TASK TO COMPLETE: The job is to output each record exactly as it stands, pictures excluded.

"""

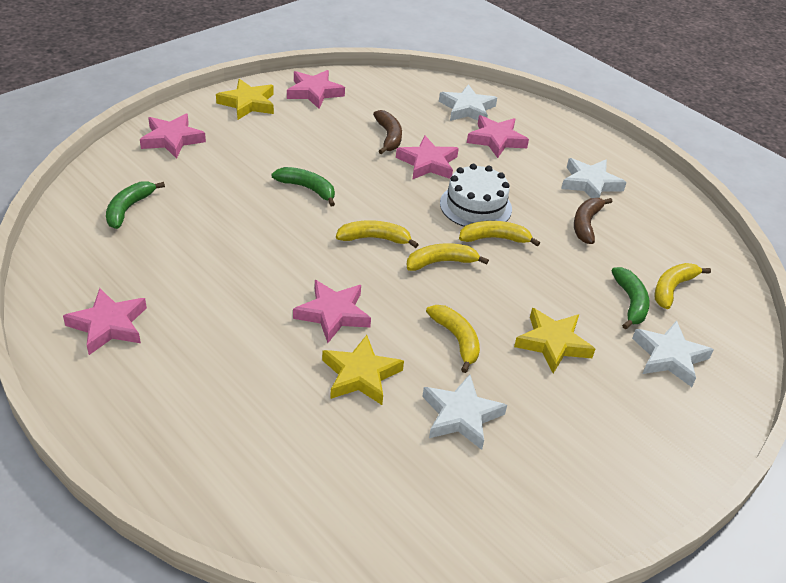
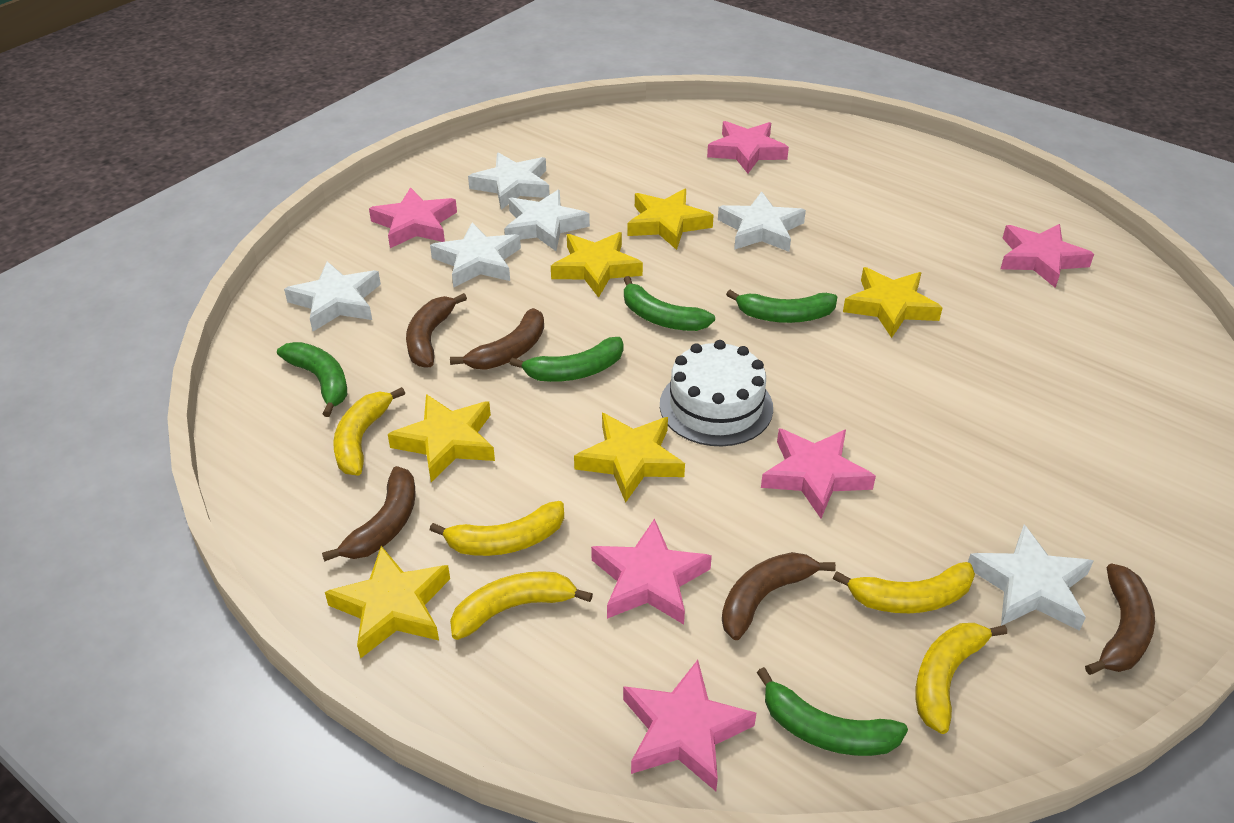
brown banana: 2 -> 5
green banana: 3 -> 5
white star: 4 -> 6
yellow star: 3 -> 6

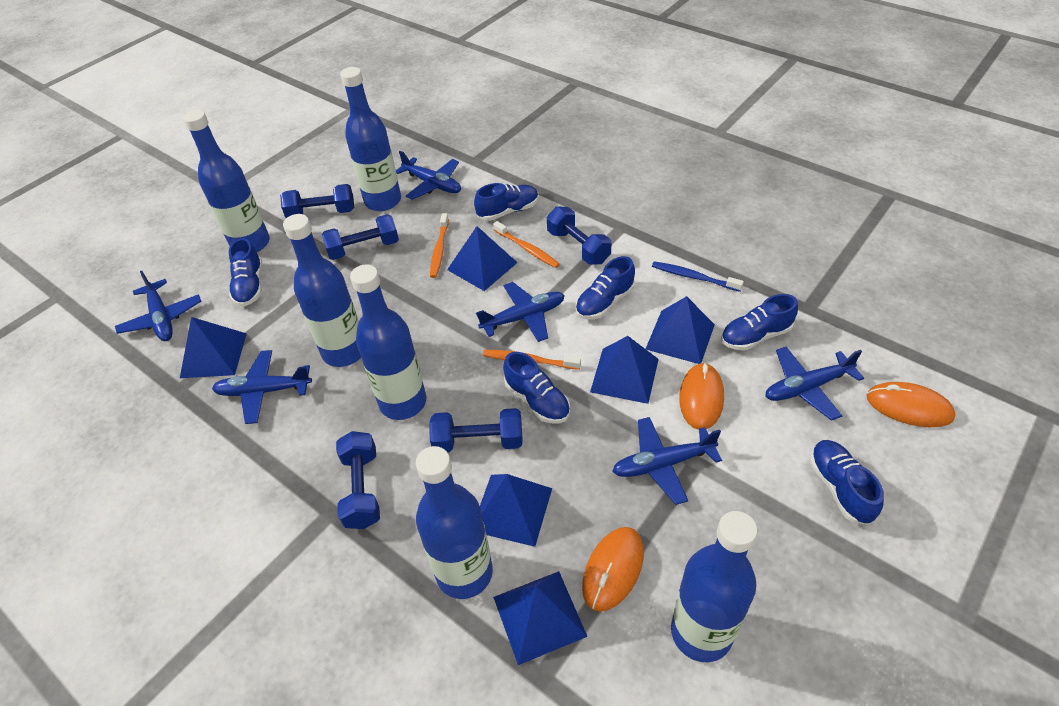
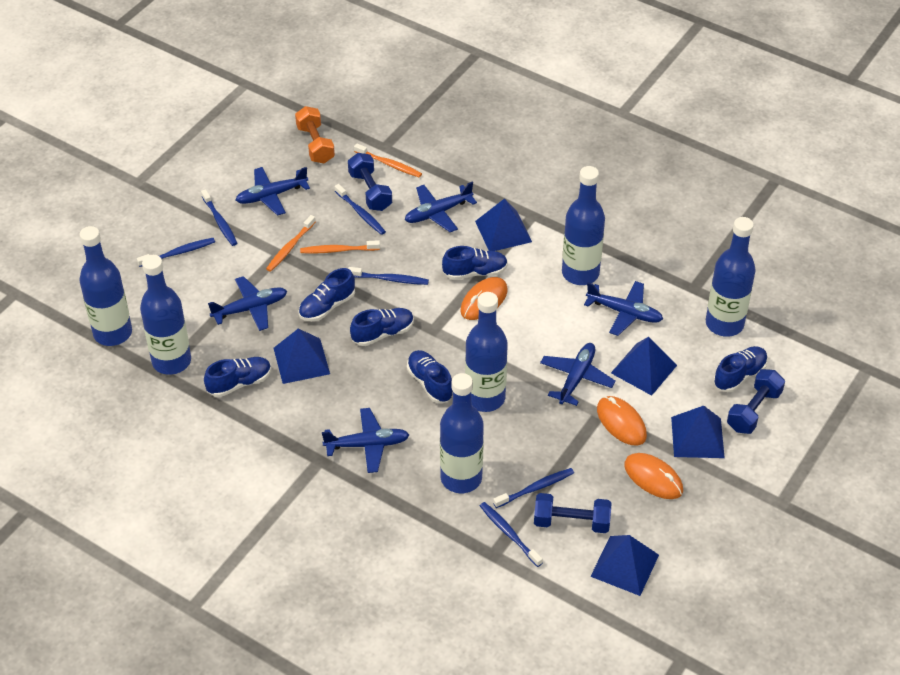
blue dumbbell: 5 -> 3
blue pyramid: 6 -> 5
blue toothbrush: 1 -> 6
orange dumbbell: 0 -> 1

"""

ANSWER BOX:
brown banana: 2 -> 5
green banana: 3 -> 5
white star: 4 -> 6
yellow star: 3 -> 6

blue dumbbell: 5 -> 3
blue pyramid: 6 -> 5
blue toothbrush: 1 -> 6
orange dumbbell: 0 -> 1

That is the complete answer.